TASK DETAILS:
Gather every line in the records below that contains the string "alto", and copy each of those lines out in full. Letter case counts.

--*--

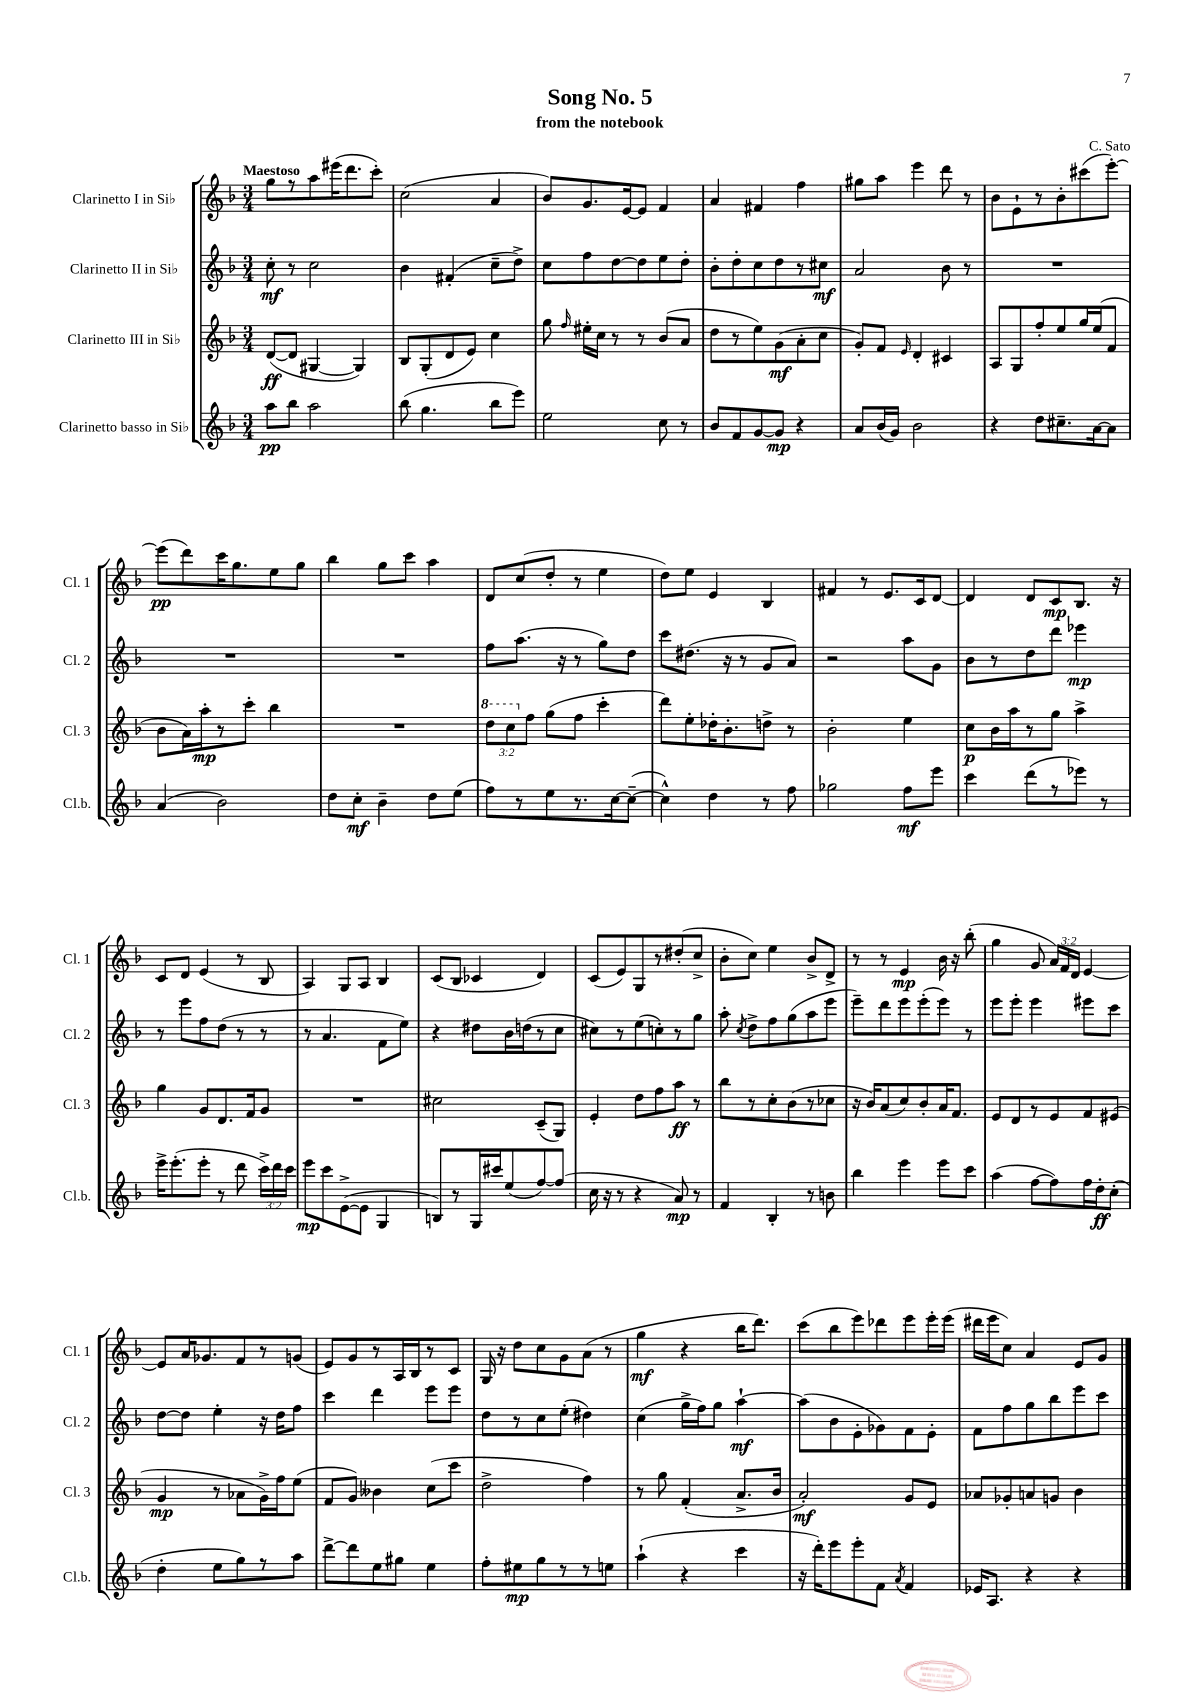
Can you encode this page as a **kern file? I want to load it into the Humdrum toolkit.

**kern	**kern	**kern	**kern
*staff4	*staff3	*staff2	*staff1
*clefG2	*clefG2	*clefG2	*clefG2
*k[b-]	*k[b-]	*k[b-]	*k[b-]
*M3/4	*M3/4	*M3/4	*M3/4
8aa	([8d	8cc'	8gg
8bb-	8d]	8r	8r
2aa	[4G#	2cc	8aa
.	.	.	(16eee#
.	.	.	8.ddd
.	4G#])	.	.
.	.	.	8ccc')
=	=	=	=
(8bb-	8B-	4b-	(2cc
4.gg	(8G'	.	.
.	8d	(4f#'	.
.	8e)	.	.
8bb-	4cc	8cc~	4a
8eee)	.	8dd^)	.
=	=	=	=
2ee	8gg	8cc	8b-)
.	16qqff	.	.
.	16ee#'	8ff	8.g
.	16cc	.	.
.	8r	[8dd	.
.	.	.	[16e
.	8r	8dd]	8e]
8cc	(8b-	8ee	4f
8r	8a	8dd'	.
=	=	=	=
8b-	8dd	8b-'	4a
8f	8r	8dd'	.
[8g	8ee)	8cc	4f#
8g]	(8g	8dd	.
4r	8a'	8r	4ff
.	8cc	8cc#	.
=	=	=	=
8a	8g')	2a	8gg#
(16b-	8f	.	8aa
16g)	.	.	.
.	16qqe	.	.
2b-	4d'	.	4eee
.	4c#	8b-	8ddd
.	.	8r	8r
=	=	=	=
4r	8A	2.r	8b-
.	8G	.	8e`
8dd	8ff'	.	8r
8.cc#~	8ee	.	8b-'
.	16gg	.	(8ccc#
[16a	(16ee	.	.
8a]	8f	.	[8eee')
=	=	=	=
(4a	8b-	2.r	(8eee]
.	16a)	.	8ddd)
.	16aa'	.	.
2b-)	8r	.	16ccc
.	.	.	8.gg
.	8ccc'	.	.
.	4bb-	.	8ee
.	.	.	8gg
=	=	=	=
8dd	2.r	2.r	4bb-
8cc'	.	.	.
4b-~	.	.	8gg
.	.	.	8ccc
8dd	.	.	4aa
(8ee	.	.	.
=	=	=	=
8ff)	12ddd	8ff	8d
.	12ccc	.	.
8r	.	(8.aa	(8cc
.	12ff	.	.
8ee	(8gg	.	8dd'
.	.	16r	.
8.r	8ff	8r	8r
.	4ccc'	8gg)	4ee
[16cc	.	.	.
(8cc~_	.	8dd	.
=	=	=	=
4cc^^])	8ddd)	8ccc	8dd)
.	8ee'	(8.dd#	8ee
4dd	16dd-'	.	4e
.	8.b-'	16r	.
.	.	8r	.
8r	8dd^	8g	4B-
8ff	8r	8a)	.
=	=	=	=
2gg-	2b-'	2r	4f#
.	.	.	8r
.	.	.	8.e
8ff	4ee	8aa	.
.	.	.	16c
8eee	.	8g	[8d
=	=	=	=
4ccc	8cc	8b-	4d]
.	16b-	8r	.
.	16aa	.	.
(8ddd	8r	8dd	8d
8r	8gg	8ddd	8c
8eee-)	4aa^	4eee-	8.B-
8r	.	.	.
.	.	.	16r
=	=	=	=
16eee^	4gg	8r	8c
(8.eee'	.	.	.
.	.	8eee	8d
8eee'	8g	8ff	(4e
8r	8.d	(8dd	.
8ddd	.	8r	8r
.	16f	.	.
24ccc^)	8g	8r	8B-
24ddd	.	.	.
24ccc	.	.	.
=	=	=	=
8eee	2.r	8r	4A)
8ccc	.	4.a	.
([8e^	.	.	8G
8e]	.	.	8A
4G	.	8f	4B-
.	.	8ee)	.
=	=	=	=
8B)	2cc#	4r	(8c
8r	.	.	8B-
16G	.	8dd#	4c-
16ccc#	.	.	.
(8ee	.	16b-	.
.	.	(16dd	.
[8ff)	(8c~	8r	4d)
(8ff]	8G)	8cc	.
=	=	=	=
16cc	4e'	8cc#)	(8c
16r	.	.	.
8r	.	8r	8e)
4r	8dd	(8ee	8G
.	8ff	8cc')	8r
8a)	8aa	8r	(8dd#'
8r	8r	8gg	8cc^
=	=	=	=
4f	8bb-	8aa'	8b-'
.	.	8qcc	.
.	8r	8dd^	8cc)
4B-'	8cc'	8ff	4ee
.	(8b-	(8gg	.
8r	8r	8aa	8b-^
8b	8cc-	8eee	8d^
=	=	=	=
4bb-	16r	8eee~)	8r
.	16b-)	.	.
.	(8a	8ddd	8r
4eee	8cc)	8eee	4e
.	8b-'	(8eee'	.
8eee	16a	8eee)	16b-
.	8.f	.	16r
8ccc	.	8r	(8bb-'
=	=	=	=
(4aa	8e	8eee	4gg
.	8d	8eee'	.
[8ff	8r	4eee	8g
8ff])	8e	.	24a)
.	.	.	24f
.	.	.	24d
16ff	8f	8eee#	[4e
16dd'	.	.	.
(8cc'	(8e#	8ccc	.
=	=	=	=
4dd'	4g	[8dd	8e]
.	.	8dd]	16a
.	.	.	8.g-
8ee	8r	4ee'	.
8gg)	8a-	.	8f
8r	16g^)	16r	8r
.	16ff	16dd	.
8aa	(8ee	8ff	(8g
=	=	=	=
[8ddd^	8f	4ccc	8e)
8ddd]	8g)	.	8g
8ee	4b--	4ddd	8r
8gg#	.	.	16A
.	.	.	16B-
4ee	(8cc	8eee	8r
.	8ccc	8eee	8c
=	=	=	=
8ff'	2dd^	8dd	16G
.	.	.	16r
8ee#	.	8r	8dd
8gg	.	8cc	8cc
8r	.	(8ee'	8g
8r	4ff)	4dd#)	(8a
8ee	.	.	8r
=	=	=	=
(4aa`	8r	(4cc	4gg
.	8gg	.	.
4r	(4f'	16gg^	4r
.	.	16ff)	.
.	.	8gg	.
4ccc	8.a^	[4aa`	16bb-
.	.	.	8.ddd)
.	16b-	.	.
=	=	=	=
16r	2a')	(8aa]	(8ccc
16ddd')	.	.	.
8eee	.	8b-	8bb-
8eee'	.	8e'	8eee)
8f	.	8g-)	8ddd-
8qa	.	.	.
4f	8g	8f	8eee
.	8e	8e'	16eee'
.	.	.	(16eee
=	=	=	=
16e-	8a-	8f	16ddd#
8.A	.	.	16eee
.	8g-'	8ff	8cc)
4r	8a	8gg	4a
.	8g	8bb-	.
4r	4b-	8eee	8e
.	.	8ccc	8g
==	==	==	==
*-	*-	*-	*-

--*--

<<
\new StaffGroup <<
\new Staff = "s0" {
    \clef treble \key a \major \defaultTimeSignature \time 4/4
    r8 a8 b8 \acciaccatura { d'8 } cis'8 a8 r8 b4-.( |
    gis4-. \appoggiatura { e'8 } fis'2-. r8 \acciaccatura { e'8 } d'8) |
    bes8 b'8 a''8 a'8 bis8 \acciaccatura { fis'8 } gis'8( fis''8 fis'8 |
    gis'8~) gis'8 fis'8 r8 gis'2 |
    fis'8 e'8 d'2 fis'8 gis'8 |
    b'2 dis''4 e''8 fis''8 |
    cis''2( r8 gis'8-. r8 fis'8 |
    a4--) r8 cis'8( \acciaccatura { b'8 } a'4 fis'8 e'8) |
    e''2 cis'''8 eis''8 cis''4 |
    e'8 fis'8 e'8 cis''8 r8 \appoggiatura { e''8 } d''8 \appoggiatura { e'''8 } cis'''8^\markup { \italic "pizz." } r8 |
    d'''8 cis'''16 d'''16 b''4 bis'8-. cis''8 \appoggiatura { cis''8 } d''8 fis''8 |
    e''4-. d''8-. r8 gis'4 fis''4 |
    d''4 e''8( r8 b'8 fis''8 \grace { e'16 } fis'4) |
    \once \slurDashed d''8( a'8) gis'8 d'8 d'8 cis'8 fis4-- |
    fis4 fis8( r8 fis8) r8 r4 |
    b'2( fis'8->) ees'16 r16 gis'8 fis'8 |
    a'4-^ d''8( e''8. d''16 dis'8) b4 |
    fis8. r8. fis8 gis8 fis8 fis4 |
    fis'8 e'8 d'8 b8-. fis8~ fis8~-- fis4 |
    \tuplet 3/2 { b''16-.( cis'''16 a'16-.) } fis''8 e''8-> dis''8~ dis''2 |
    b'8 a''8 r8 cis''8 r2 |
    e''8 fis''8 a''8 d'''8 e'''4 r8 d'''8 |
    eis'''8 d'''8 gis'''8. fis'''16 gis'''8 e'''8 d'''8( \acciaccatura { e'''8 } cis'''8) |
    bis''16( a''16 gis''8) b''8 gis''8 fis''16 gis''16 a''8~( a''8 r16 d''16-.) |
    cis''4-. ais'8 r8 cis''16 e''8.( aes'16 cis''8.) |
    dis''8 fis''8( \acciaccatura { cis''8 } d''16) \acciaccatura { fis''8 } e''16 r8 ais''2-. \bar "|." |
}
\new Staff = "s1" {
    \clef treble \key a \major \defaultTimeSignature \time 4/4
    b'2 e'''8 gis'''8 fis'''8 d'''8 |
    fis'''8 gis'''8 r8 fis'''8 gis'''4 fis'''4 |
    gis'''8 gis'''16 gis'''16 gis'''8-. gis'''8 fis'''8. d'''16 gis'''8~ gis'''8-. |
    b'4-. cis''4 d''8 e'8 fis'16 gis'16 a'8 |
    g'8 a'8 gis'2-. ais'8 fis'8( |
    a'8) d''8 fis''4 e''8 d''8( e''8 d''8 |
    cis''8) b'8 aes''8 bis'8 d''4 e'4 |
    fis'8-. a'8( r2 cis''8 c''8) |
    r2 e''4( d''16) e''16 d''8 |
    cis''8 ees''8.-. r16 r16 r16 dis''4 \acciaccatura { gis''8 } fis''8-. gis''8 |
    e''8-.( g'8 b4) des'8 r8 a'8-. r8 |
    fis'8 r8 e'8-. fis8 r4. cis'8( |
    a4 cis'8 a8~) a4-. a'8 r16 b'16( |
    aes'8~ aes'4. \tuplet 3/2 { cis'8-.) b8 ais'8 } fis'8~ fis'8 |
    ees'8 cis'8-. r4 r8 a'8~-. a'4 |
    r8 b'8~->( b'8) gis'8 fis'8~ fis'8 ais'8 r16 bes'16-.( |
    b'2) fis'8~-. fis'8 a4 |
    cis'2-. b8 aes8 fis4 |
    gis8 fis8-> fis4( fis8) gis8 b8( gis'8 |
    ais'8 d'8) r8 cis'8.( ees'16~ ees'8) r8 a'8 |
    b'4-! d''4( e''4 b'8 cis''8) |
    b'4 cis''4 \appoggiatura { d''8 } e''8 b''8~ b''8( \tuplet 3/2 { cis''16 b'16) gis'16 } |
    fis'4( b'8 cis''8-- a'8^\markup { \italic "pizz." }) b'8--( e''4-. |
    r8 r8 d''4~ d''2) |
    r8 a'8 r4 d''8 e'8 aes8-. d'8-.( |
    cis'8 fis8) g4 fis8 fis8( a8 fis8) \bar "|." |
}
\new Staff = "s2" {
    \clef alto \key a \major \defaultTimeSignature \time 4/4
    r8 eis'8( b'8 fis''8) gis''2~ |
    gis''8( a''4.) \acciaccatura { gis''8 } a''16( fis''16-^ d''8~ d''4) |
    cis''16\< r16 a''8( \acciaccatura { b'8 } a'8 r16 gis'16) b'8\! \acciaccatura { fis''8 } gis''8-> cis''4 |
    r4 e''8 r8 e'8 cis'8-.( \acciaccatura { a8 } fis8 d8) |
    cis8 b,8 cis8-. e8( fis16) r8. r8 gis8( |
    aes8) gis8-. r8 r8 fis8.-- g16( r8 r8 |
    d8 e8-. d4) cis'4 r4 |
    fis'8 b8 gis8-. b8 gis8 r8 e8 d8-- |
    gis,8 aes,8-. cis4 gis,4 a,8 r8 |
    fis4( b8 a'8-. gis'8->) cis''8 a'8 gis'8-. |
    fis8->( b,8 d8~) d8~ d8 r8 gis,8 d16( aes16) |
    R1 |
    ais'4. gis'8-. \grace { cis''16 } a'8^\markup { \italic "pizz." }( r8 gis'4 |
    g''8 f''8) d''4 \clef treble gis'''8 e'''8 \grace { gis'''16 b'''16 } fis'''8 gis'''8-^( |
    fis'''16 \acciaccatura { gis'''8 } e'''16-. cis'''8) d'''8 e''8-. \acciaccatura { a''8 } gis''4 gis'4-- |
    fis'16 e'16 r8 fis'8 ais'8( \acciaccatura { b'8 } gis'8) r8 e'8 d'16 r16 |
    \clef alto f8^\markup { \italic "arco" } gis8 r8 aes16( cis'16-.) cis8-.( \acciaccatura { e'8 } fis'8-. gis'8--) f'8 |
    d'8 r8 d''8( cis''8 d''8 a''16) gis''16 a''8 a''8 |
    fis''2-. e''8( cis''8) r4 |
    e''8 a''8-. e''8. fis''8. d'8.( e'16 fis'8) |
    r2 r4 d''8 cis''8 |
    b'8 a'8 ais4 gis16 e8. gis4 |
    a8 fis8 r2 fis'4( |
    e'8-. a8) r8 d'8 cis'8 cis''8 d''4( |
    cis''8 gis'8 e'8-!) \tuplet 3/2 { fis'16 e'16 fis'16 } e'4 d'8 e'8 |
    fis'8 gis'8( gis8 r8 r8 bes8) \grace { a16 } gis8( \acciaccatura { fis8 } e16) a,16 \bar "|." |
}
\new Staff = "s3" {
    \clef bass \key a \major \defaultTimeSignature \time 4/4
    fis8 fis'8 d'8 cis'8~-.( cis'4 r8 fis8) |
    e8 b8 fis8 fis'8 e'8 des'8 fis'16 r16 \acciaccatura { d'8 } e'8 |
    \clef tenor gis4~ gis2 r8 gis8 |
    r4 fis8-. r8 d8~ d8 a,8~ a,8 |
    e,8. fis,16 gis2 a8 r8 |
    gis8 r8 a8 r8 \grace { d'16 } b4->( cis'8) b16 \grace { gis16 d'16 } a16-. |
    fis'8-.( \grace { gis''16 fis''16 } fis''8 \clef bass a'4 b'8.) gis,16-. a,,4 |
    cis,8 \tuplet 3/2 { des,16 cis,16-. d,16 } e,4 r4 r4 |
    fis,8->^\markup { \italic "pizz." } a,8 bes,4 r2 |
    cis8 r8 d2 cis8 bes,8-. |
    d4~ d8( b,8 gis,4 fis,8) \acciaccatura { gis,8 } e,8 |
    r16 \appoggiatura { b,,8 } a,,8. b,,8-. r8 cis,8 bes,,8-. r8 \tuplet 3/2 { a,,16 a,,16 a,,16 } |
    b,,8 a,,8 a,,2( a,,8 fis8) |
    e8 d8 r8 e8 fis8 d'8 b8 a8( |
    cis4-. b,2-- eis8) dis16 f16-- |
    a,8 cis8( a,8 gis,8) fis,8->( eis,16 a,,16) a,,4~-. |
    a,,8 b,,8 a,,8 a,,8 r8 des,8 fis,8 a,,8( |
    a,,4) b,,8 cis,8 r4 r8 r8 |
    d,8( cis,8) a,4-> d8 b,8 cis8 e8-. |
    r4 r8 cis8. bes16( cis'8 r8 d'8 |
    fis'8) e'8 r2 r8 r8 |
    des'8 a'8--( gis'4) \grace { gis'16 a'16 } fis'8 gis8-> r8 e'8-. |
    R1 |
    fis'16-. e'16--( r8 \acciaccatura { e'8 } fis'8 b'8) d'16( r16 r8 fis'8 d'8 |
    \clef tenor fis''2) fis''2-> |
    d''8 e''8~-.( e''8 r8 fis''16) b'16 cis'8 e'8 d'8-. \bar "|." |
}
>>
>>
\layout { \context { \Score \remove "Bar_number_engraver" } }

--*--

EXERCISE RESPONSE:
    \clef alto \key a \major \defaultTimeSignature \time 4/4
    \clef alto f8^\markup { \italic "arco" } gis8 r8 aes16( cis'16-.) cis8-.( \acciaccatura { e'8 } fis'8-. gis'8--) f'8 |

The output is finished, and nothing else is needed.